DATASET RECORDS START

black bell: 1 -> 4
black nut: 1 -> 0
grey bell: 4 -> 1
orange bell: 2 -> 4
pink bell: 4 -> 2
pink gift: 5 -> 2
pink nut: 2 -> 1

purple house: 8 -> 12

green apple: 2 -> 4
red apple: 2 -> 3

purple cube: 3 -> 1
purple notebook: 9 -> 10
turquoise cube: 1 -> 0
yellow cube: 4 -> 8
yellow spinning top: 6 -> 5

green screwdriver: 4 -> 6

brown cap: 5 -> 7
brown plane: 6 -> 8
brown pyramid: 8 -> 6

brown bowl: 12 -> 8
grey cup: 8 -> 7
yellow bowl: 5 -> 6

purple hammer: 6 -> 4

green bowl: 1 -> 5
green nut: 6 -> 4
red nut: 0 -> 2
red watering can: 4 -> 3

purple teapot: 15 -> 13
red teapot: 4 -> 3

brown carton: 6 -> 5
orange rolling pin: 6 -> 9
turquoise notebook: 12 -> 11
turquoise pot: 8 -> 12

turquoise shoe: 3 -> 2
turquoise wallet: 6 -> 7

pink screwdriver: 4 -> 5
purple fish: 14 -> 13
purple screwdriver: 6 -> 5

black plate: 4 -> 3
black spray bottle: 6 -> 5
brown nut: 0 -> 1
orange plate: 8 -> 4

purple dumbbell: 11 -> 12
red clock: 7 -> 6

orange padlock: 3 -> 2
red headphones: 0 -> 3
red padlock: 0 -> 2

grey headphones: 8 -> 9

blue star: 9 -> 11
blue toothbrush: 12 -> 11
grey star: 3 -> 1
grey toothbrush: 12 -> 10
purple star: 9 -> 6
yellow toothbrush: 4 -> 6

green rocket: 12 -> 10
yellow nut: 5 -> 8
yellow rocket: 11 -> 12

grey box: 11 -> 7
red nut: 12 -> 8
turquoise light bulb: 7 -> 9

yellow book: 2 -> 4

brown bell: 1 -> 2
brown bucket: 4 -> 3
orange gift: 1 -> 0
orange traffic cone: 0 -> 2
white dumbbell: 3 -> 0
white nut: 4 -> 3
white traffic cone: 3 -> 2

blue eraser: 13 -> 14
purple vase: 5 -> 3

DATASET RECORDS END

BRIEF:
Show all lines from the data that contain "screwdriver".

THE COMPLETED TASK:
green screwdriver: 4 -> 6
pink screwdriver: 4 -> 5
purple screwdriver: 6 -> 5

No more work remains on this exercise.